- WHAT THE TASK REQUIRES -
Would you repeat the whole listing exactly, pictures excluded?
━━ EXERCISE MATERIALS
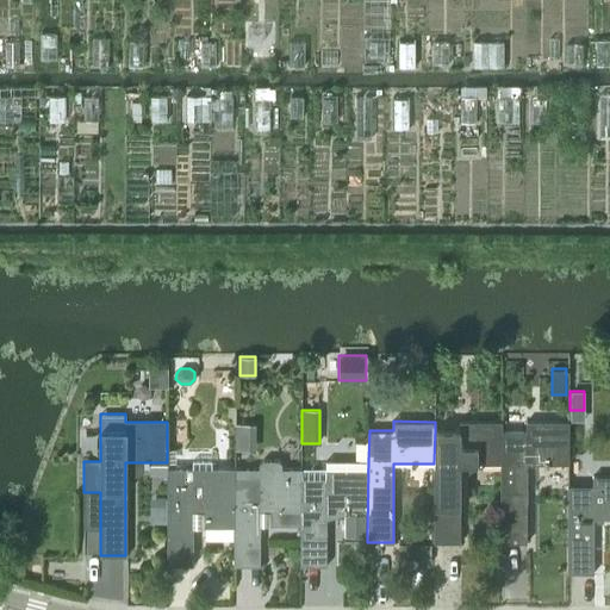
[(502,464),(502,430),(502,421),(461,421),(461,430),(435,430),(434,464),(434,542),(460,542),(460,464),(502,464)]
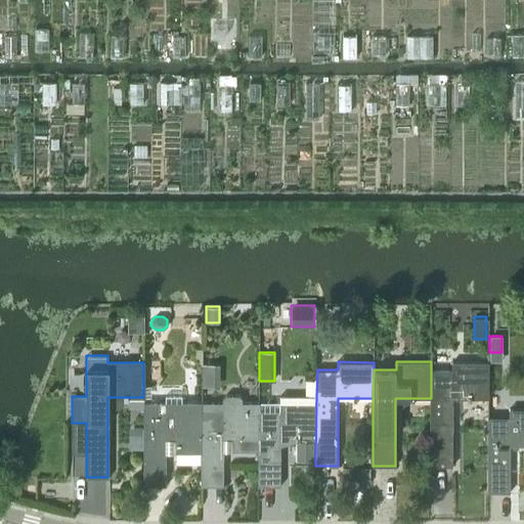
[(431,369),(431,398),(430,466),(451,466),(452,398),(488,398),(489,362),(452,362),(452,369),(431,369)]
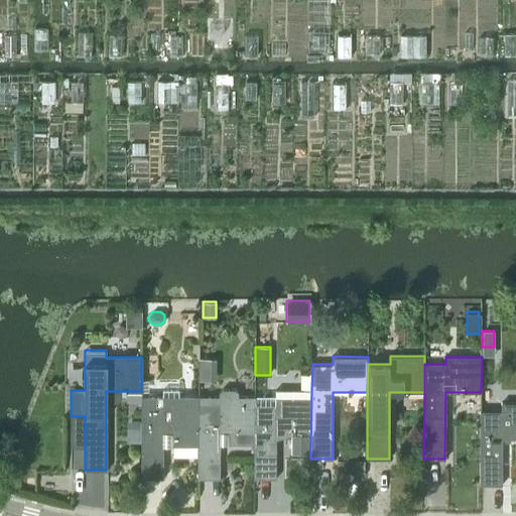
[(254,443),(254,403),(255,396),(238,396),(238,392),(235,389),(221,390),(218,392),(218,397),(199,396),(198,404),(198,478),(220,479),(220,431),(229,431),(228,443),(254,443)]
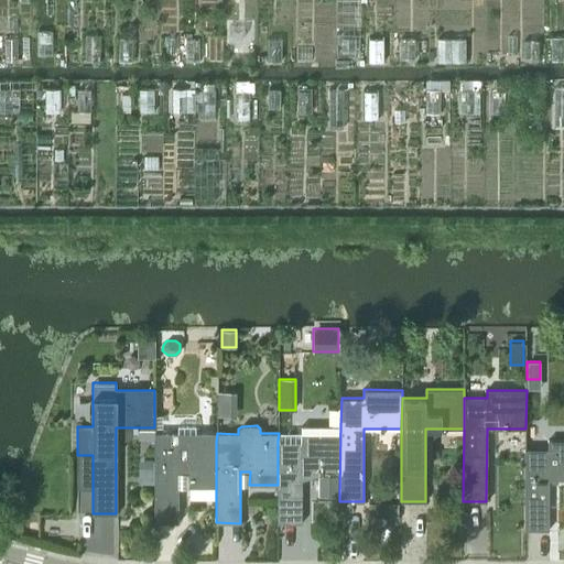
[(339,496),(340,425),(301,425),(301,433),(279,433),(278,441),(278,485),(278,523),(302,523),(302,472),(318,472),(317,495),(339,496)]
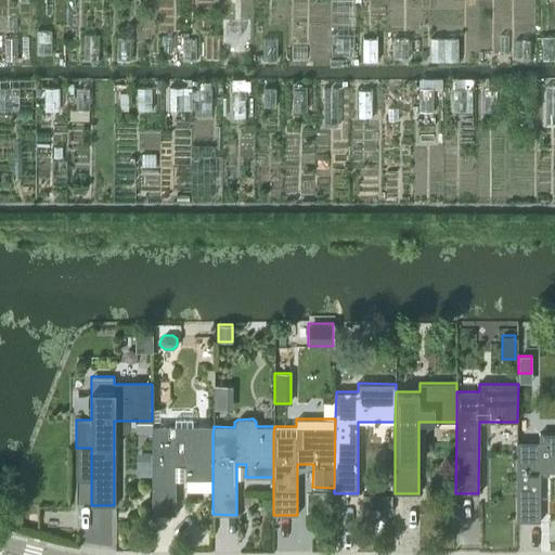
[(213,479),(213,435),(214,426),(175,426),(152,426),(152,435),(152,515),(176,515),(176,463),(185,464),(185,478),(213,479)]
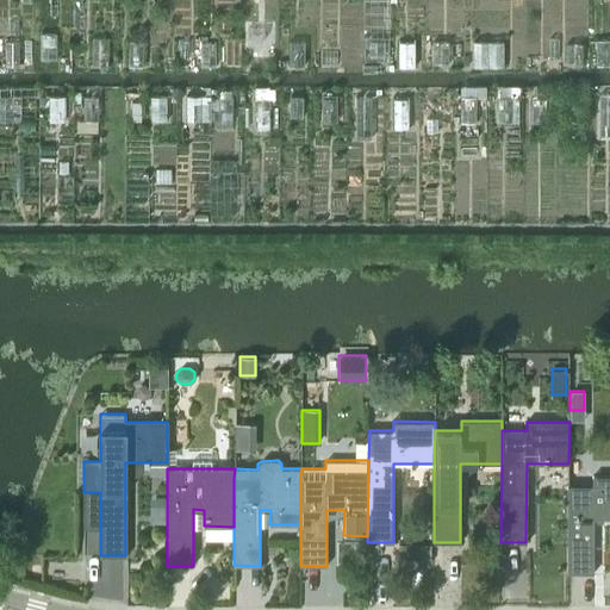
[(609,517),(609,474),(591,474),(591,484),(567,484),(567,573),(593,573),(593,518),(609,517)]
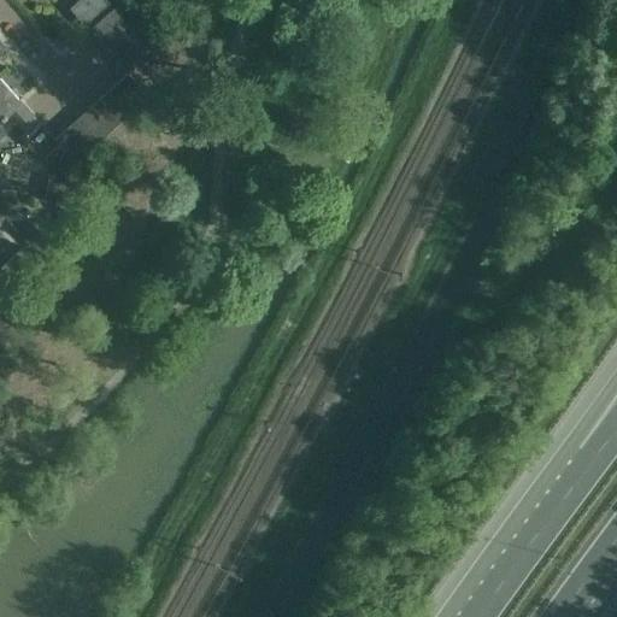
[(105,0),(78,0),(69,9),(84,27),(109,4),(105,0)]
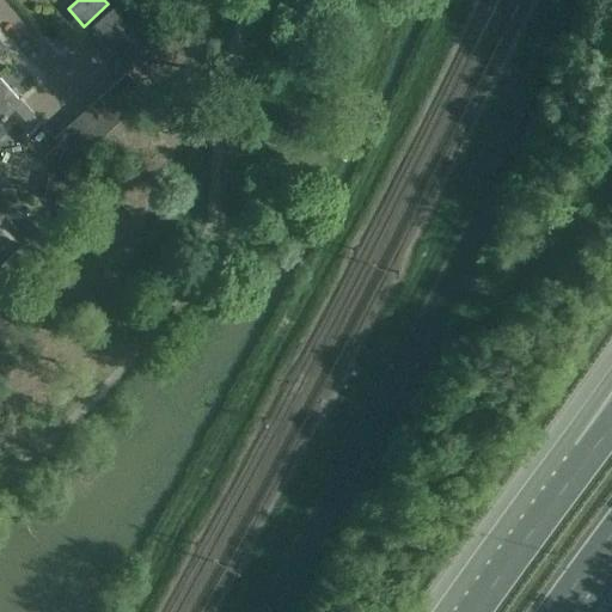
[(98,41),(99,40),(122,19),(112,8),(89,30),(98,41)]
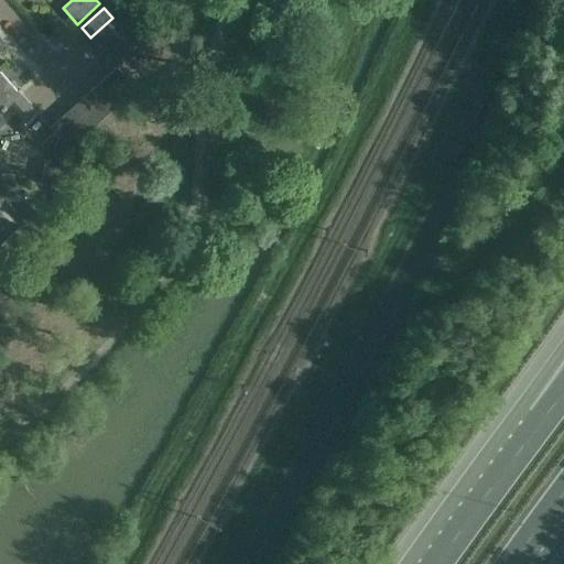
[(91,36),(90,38),(99,46),(111,36),(121,28),(112,18),(91,36)]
━━━━
- REPLY -
[(502,464),(502,430),(502,421),(461,421),(461,430),(435,430),(434,464),(434,542),(460,542),(460,464),(502,464)]
[(431,369),(431,398),(430,466),(451,466),(452,398),(488,398),(489,362),(452,362),(452,369),(431,369)]
[(254,443),(254,403),(255,396),(238,396),(238,392),(235,389),(221,390),(218,392),(218,397),(199,396),(198,404),(198,478),(220,479),(220,431),(229,431),(228,443),(254,443)]
[(339,496),(340,425),(301,425),(301,433),(279,433),(278,441),(278,485),(278,523),(302,523),(302,472),(318,472),(317,495),(339,496)]
[(213,479),(213,435),(214,426),(175,426),(152,426),(152,435),(152,515),(176,515),(176,463),(185,464),(185,478),(213,479)]
[(609,517),(609,474),(591,474),(591,484),(567,484),(567,573),(593,573),(593,518),(609,517)]
[(105,0),(78,0),(69,9),(84,27),(109,4),(105,0)]
[(98,41),(99,40),(122,19),(112,8),(89,30),(98,41)]
[(91,36),(90,38),(99,46),(111,36),(121,28),(112,18),(91,36)]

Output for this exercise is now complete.